#### WHAT THE TASK ASKS:
Please repeat the whole listing exactly, but leave out any picture it holds.

#### EXCERPTED RECORDS:

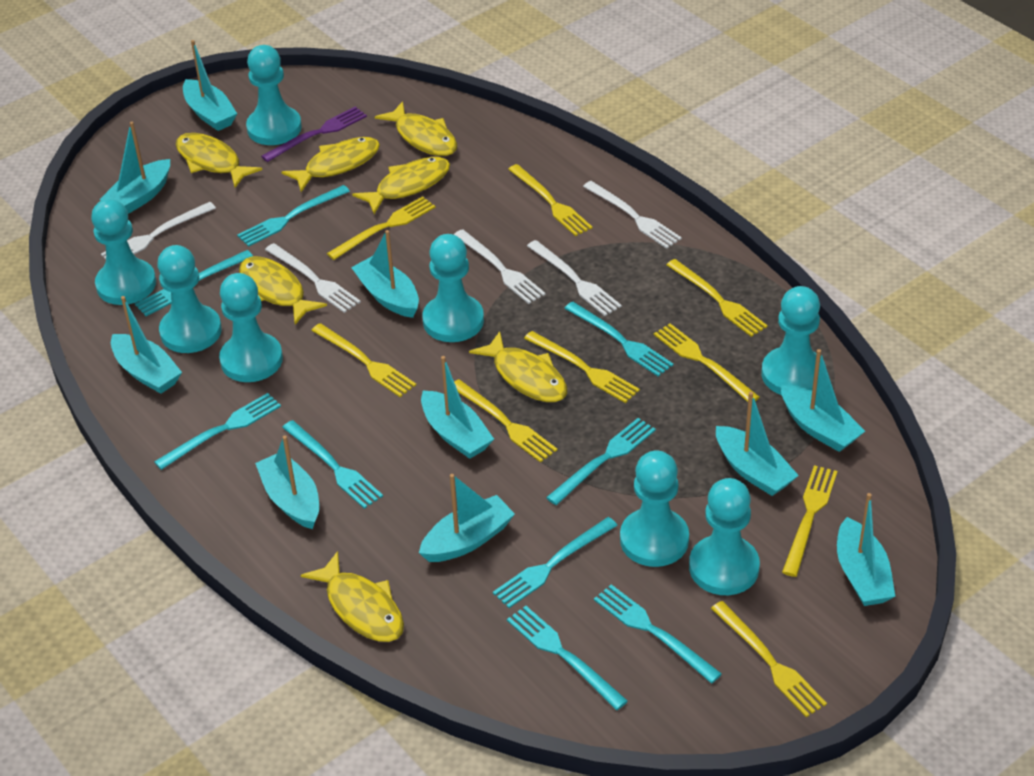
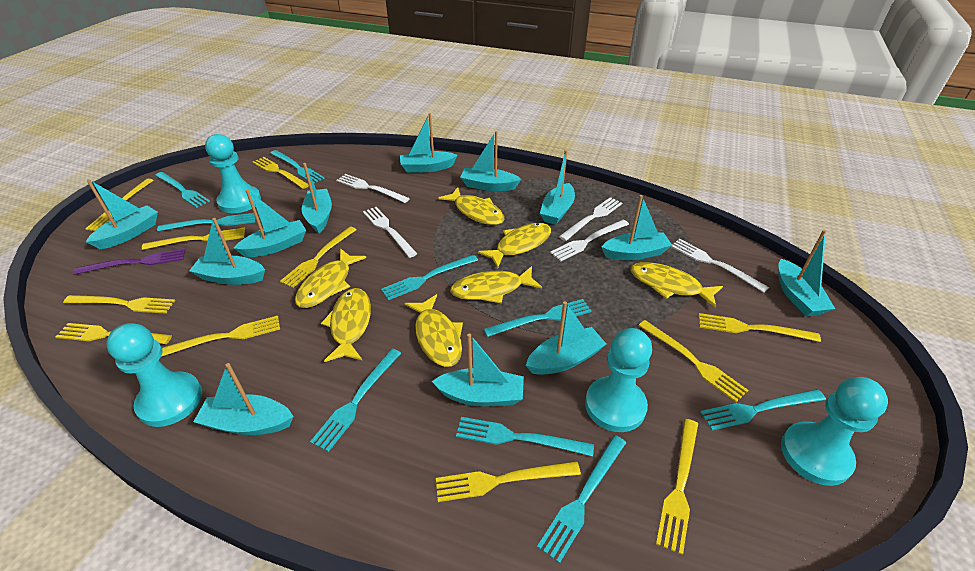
turquoise boat: 10 -> 12
turquoise pawn: 8 -> 4
yellow fork: 9 -> 11

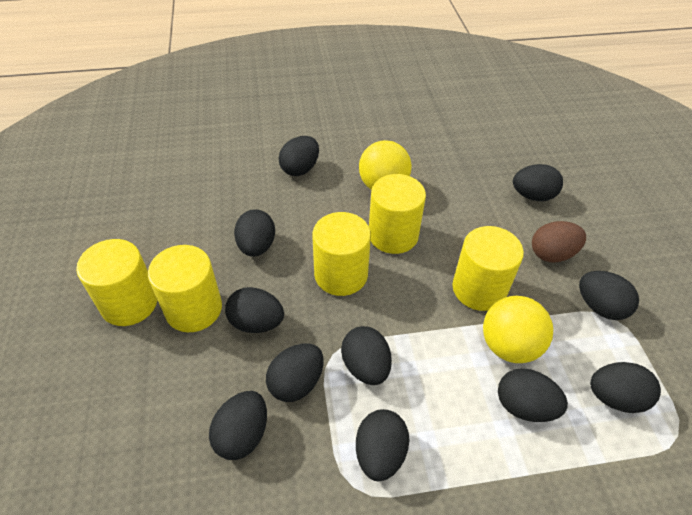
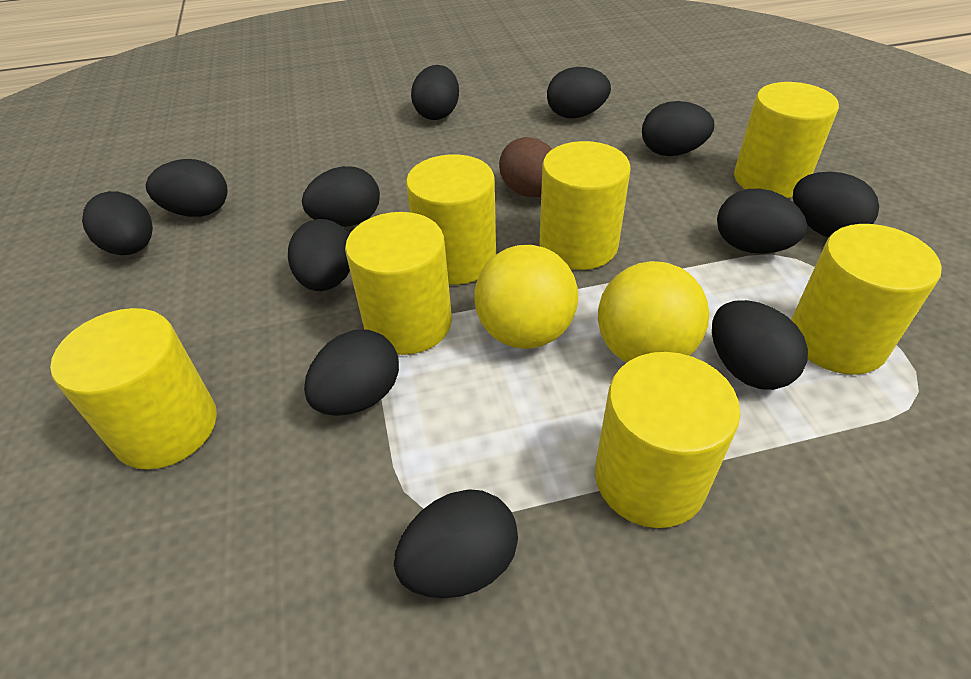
black egg: 11 -> 12
yellow cylinder: 5 -> 7

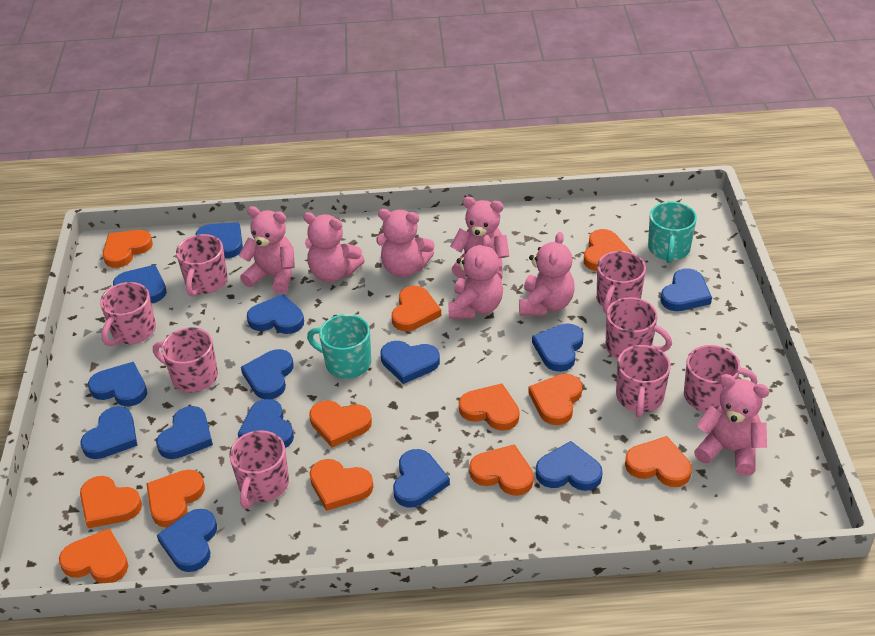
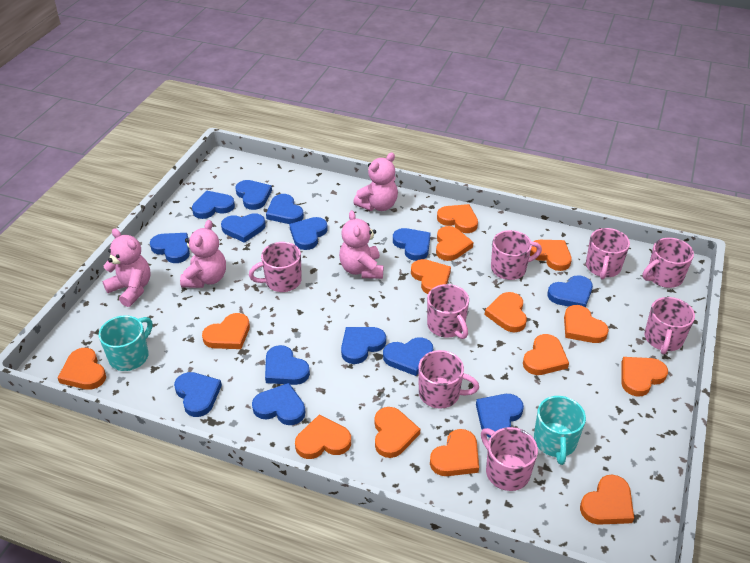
orange heart: 12 -> 14
pink teddy bear: 7 -> 4

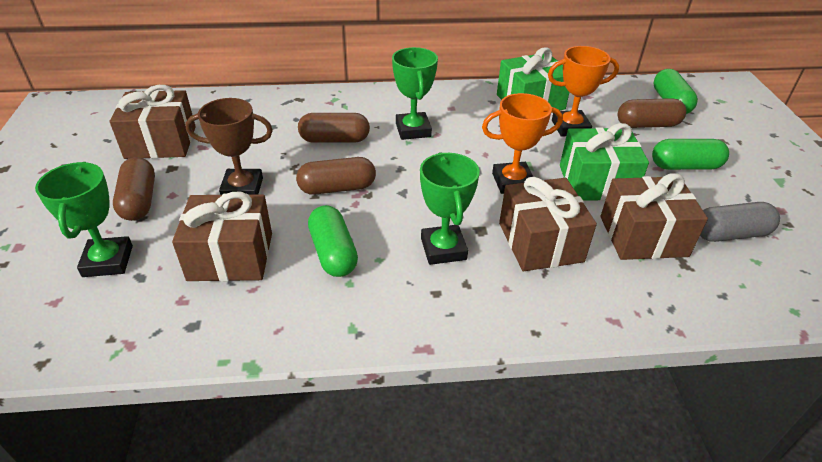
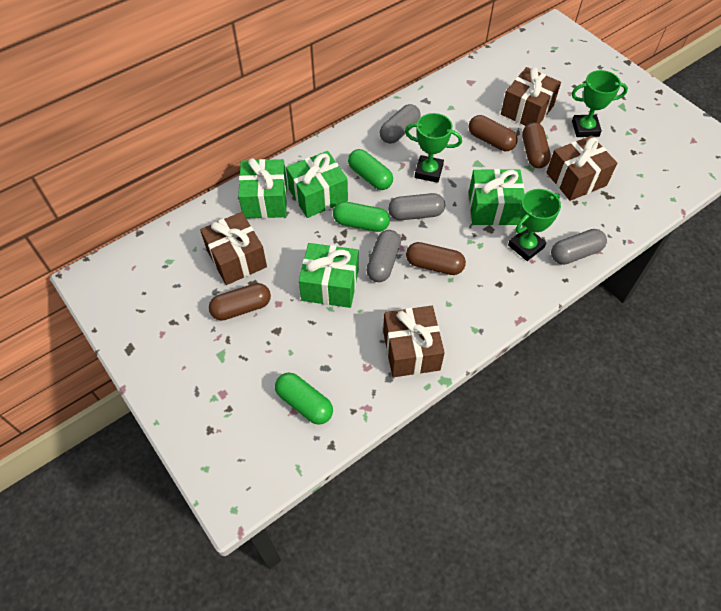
brown trophy: 1 -> 0
green gift: 2 -> 4
grey capsule: 1 -> 4
orange trophy: 2 -> 0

#### RESPONSE TO THE TASK:
turquoise boat: 10 -> 12
turquoise pawn: 8 -> 4
yellow fork: 9 -> 11

black egg: 11 -> 12
yellow cylinder: 5 -> 7

orange heart: 12 -> 14
pink teddy bear: 7 -> 4

brown trophy: 1 -> 0
green gift: 2 -> 4
grey capsule: 1 -> 4
orange trophy: 2 -> 0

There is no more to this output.